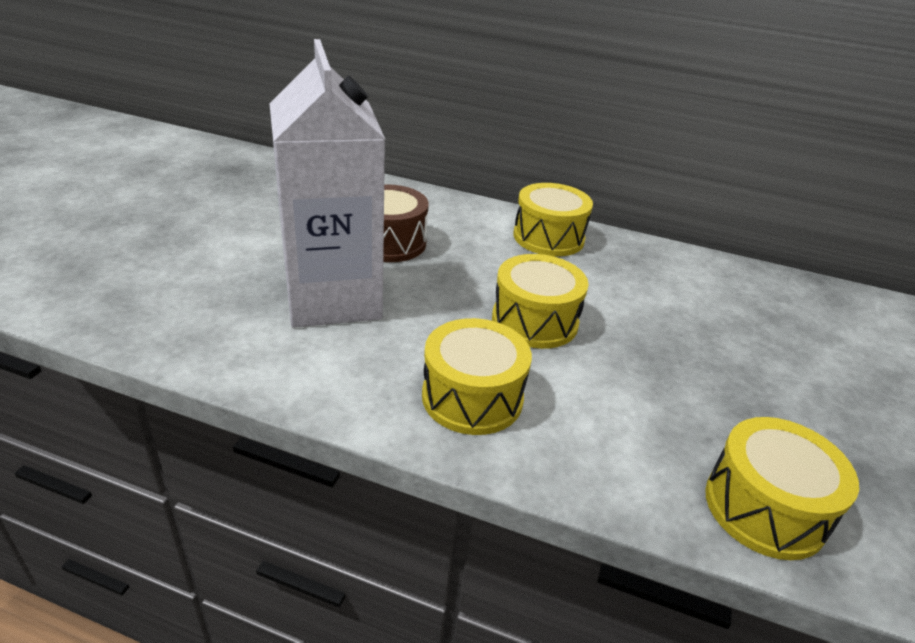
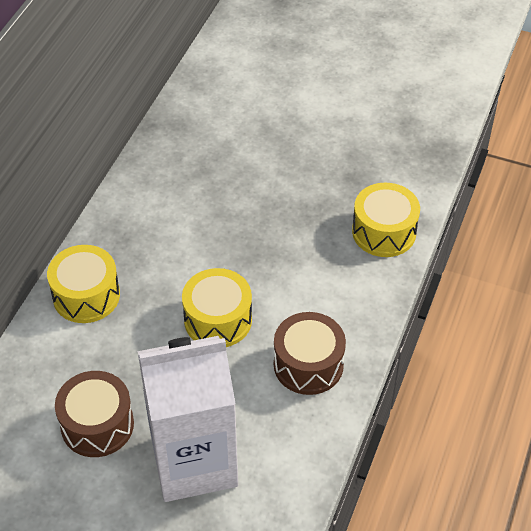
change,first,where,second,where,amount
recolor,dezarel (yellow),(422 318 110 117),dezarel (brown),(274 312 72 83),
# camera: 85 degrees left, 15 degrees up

Task directions — Write the data out again word for word; leave the pictures behind.

Reply to the exercise —
change,first,where,second,where,amount
recolor,dezarel (yellow),(422 318 110 117),dezarel (brown),(274 312 72 83),
# camera: 85 degrees left, 15 degrees up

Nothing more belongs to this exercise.